Dataset extract:
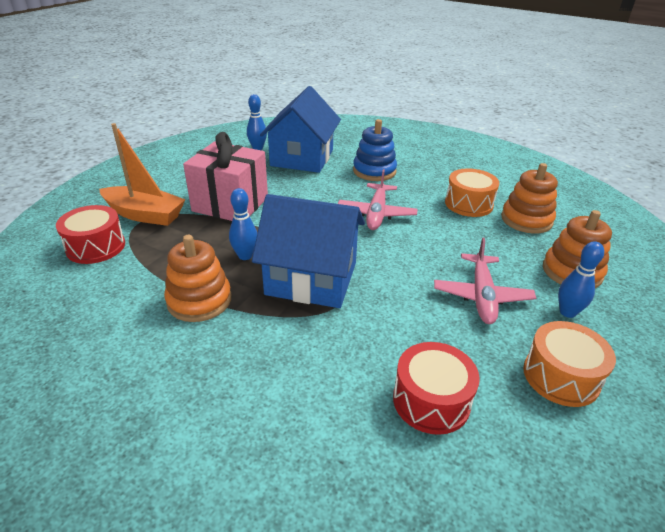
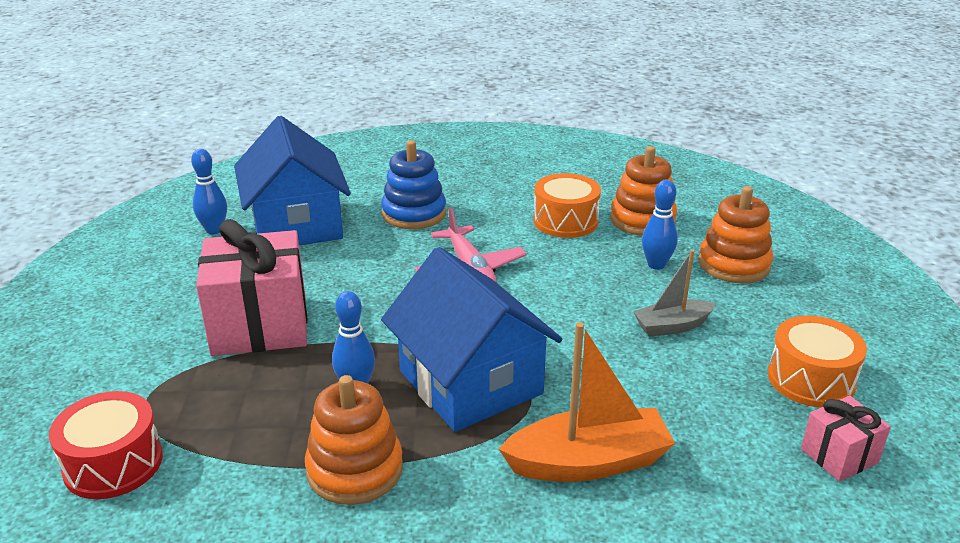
camera: 30 degrees left, 5 degrees down
(145, 215) = (141, 388): orange boat -> orange boat (588, 462)
(311, 278) = (470, 382): blue house -> blue house turned 75 degrees clockwise
(431, 400) = (721, 459): red drum -> none
(481, 296) = (672, 326): pink plane -> grey boat
(531, 443) = (839, 456): none -> pink gift
(567, 312) = (764, 311): blue bowling pin -> blue bowling pin (656, 265)

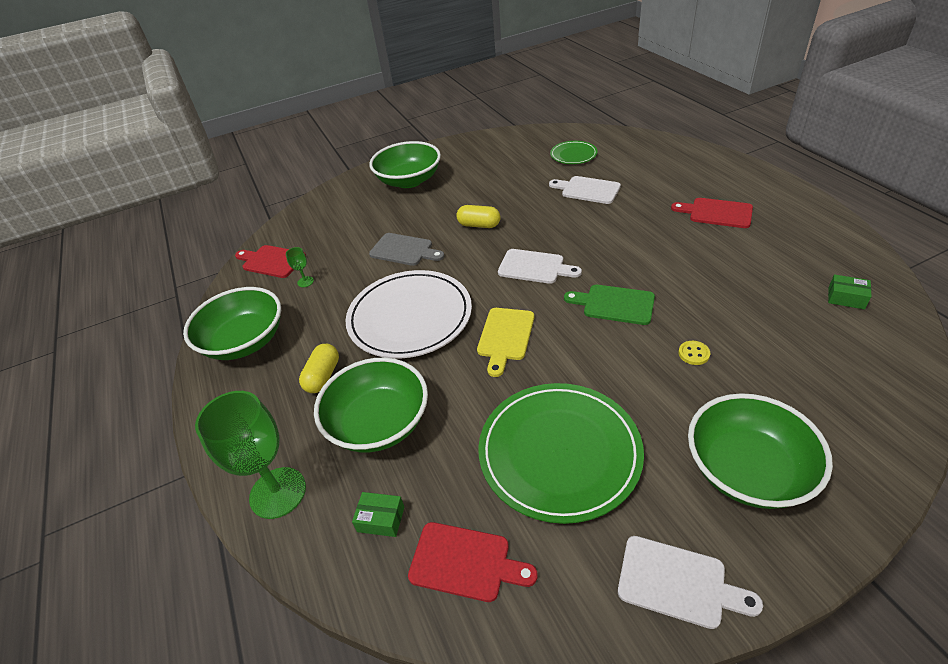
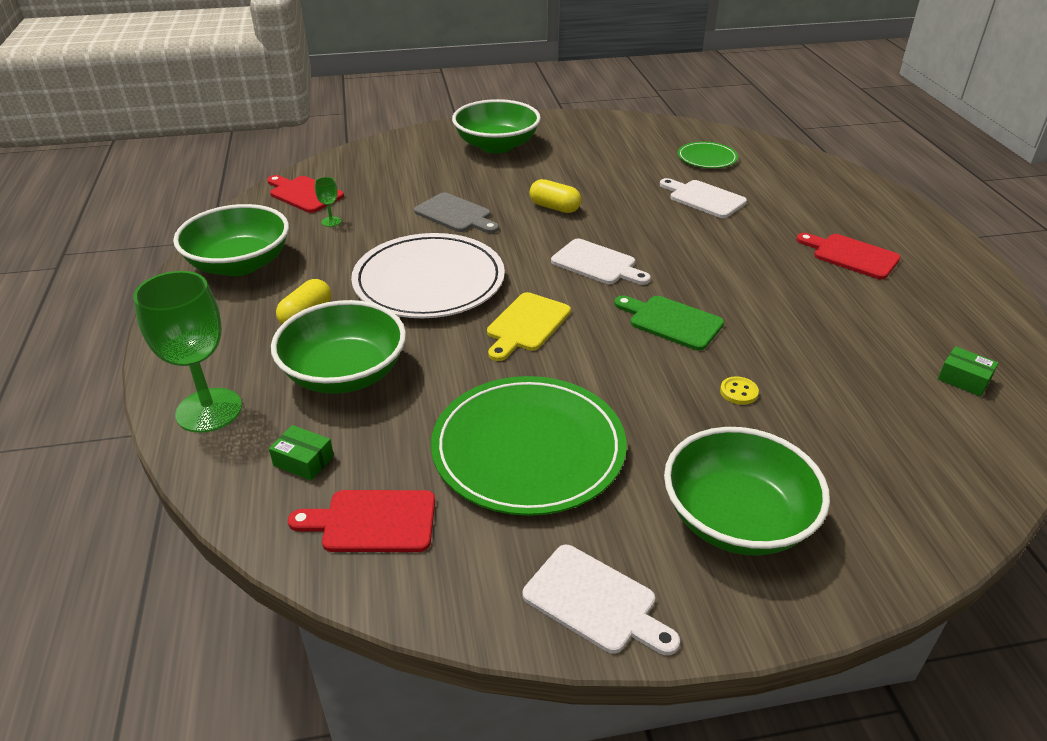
camera: 10 degrees right, 5 degrees down
(465, 562) = (373, 522): red cutting board -> red cutting board turned 150 degrees clockwise

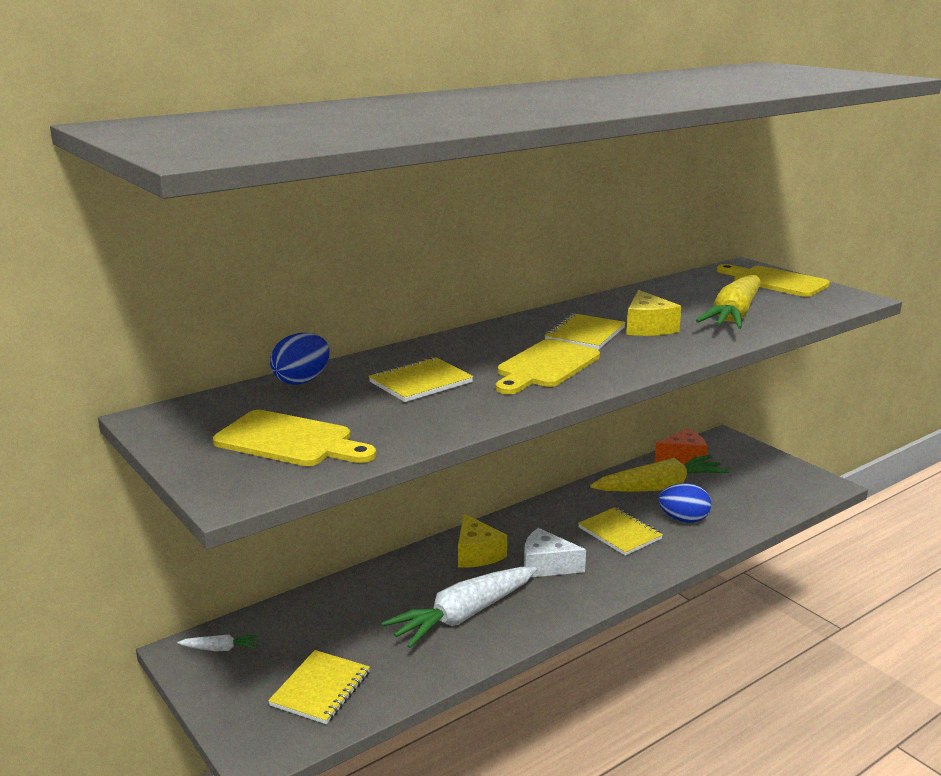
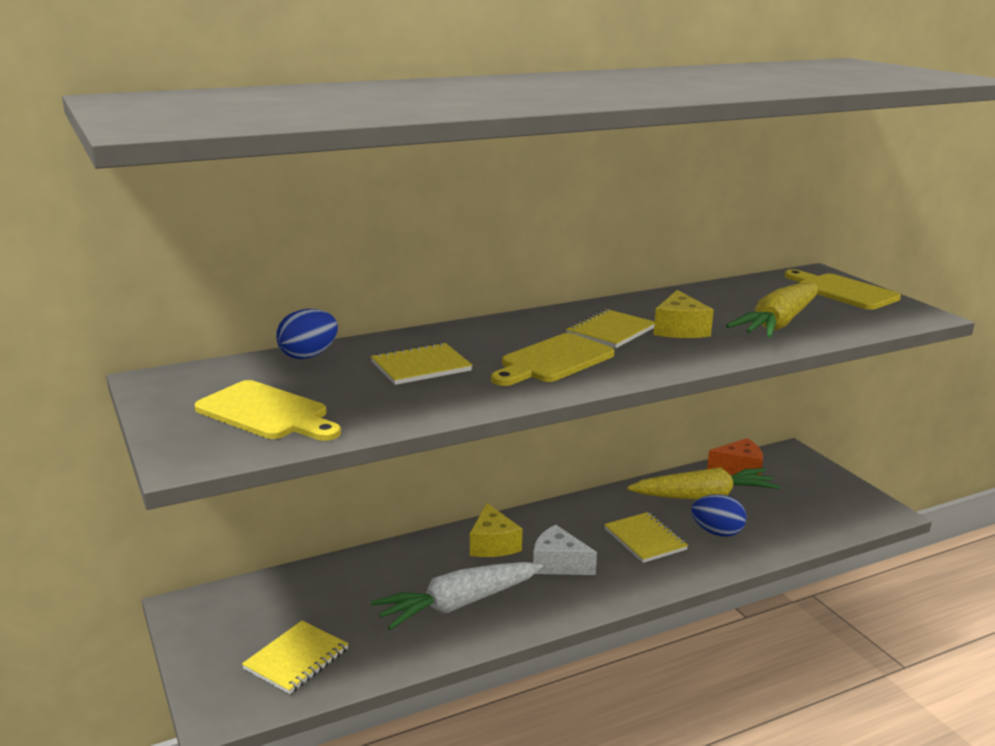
camera: 10 degrees right, 0 degrees up
(220, 649) = (217, 608): white carrot -> none

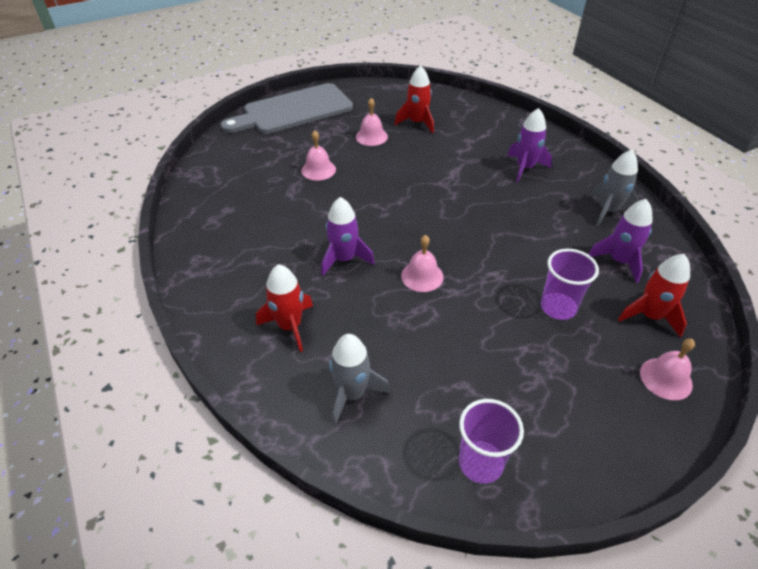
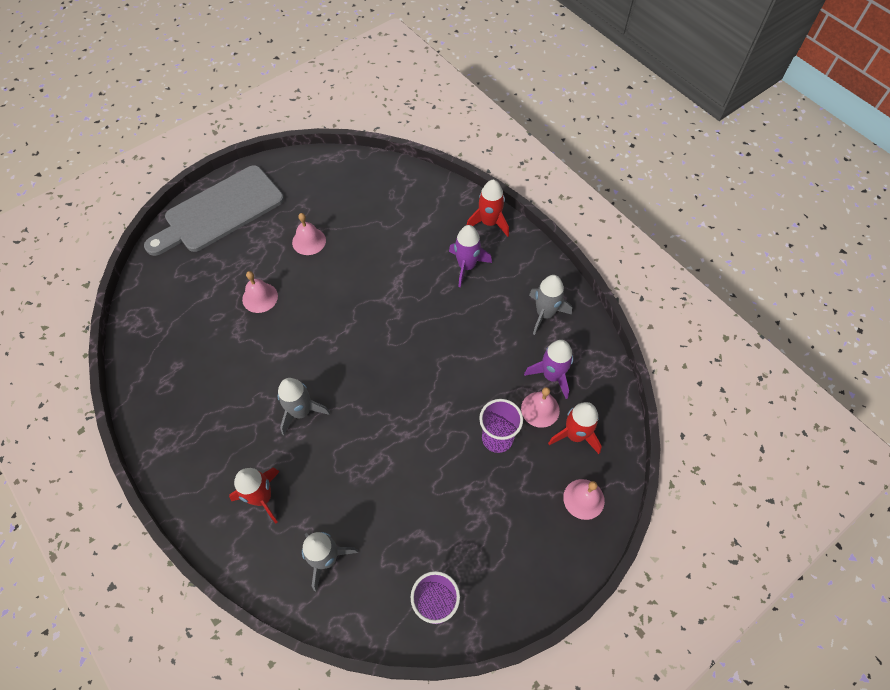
camera: 10 degrees left, 15 degrees up
(344, 259) = (301, 412): purple rocket -> grey rocket
(417, 123) = (355, 214): red rocket -> red rocket (489, 223)
(422, 276) = (375, 421): pink bell -> pink bell (540, 409)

Description of the task:
Pictures stay out; every other part of the records above is to be printed exactly.

Answer box:
camera: 30 degrees left, 5 degrees down
(145, 215) = (141, 388): orange boat -> orange boat (588, 462)
(311, 278) = (470, 382): blue house -> blue house turned 75 degrees clockwise
(431, 400) = (721, 459): red drum -> none
(481, 296) = (672, 326): pink plane -> grey boat
(531, 443) = (839, 456): none -> pink gift
(567, 312) = (764, 311): blue bowling pin -> blue bowling pin (656, 265)

camera: 10 degrees right, 5 degrees down
(465, 562) = (373, 522): red cutting board -> red cutting board turned 150 degrees clockwise

camera: 10 degrees right, 0 degrees up
(220, 649) = (217, 608): white carrot -> none

camera: 10 degrees left, 15 degrees up
(344, 259) = (301, 412): purple rocket -> grey rocket
(417, 123) = (355, 214): red rocket -> red rocket (489, 223)
(422, 276) = (375, 421): pink bell -> pink bell (540, 409)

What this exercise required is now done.